(Image comparison data)
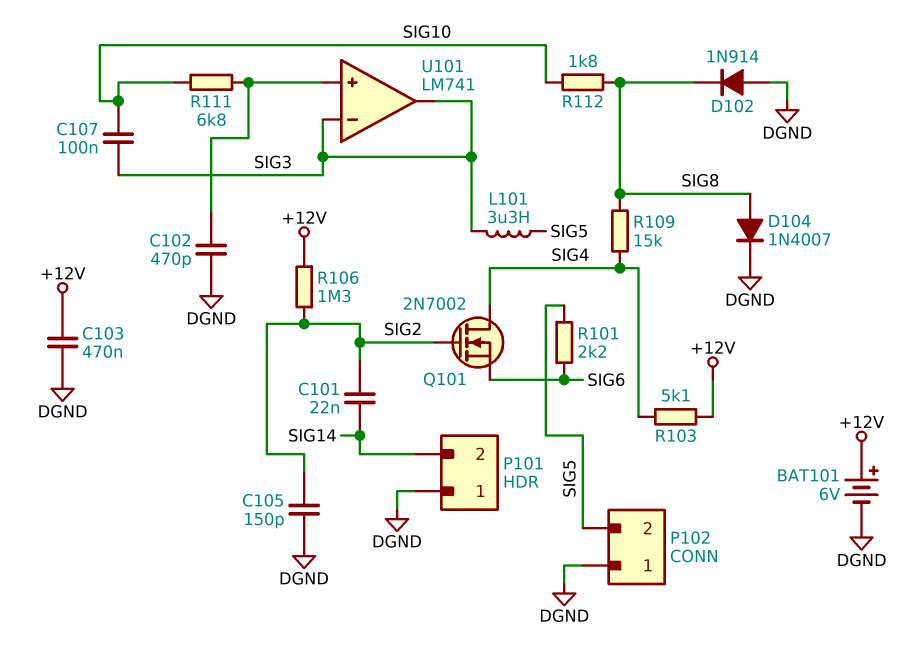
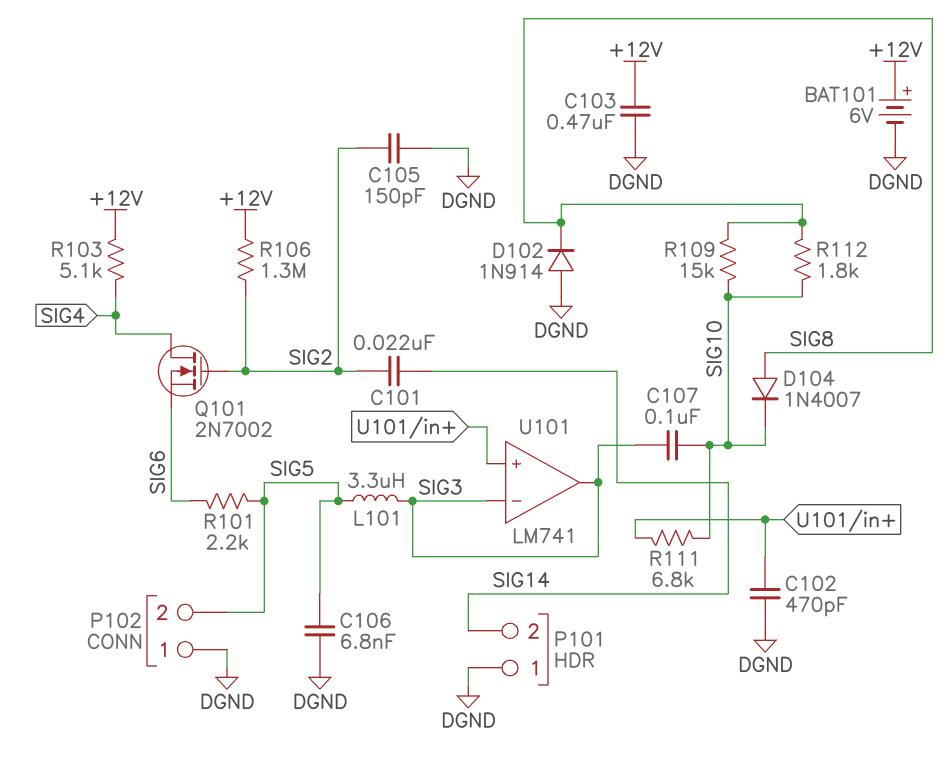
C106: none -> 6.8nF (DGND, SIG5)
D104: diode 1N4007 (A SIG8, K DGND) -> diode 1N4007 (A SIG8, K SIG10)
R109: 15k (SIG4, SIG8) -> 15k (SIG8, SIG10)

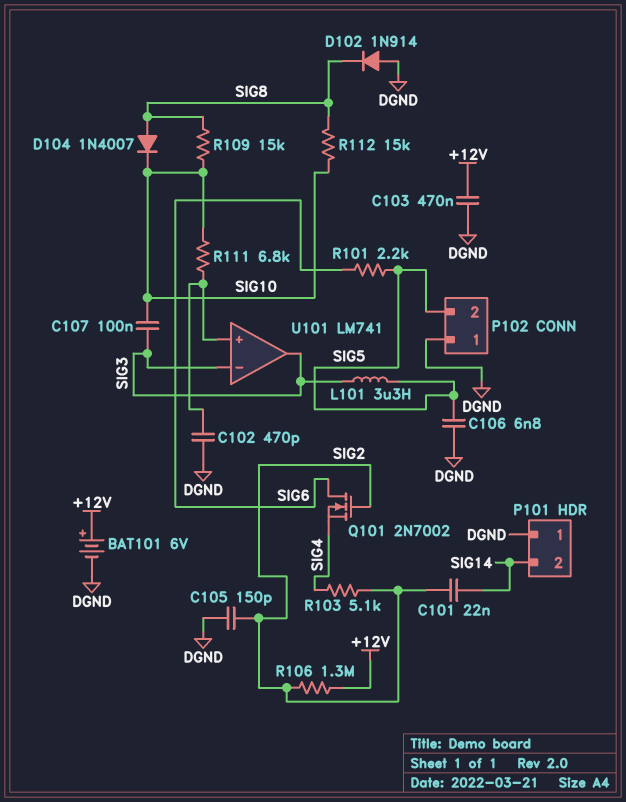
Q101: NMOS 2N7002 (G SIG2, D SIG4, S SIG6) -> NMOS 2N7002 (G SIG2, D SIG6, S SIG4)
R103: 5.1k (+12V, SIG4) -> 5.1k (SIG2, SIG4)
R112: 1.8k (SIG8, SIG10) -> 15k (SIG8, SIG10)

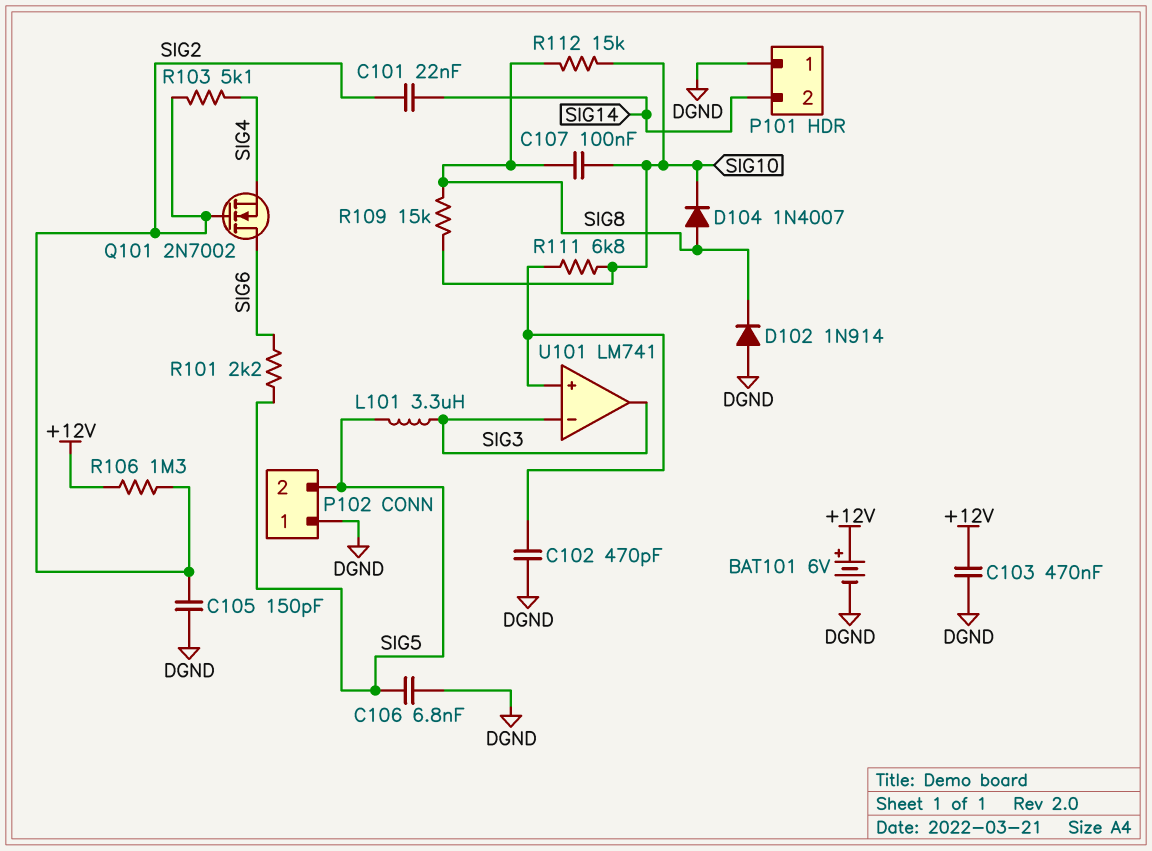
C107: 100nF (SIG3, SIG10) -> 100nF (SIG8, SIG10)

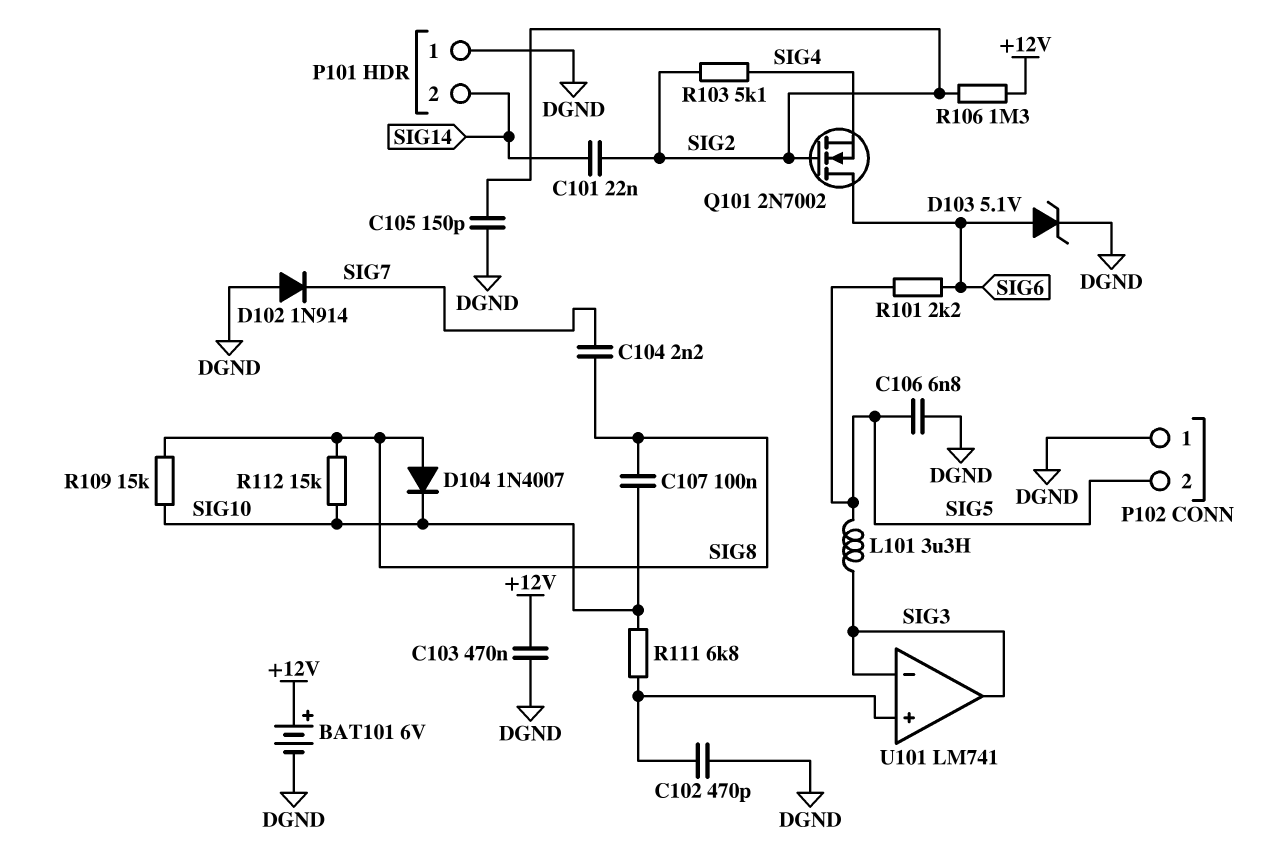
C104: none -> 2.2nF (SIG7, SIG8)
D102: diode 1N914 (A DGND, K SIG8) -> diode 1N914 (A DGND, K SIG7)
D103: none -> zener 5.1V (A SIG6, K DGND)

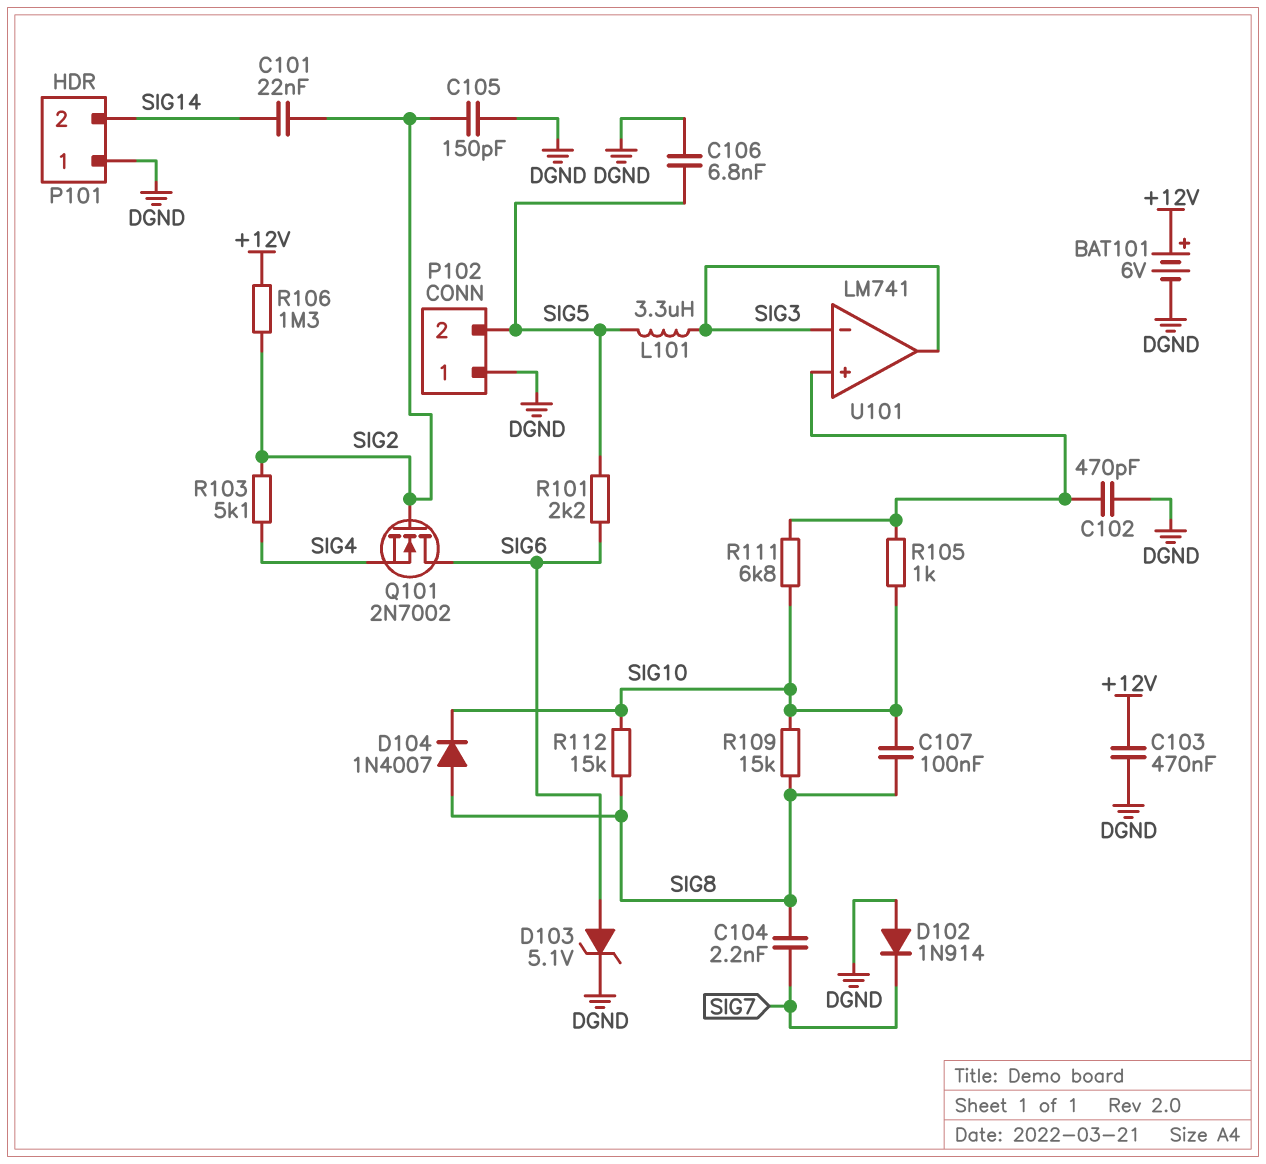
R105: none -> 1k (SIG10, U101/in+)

PROMPT
Output the records verbatim, every one of them, and keep the pictures out.

THE ANSWER
C106: none -> 6.8nF (DGND, SIG5)
D104: diode 1N4007 (A SIG8, K DGND) -> diode 1N4007 (A SIG8, K SIG10)
R109: 15k (SIG4, SIG8) -> 15k (SIG8, SIG10)

Q101: NMOS 2N7002 (G SIG2, D SIG4, S SIG6) -> NMOS 2N7002 (G SIG2, D SIG6, S SIG4)
R103: 5.1k (+12V, SIG4) -> 5.1k (SIG2, SIG4)
R112: 1.8k (SIG8, SIG10) -> 15k (SIG8, SIG10)

C107: 100nF (SIG3, SIG10) -> 100nF (SIG8, SIG10)

C104: none -> 2.2nF (SIG7, SIG8)
D102: diode 1N914 (A DGND, K SIG8) -> diode 1N914 (A DGND, K SIG7)
D103: none -> zener 5.1V (A SIG6, K DGND)

R105: none -> 1k (SIG10, U101/in+)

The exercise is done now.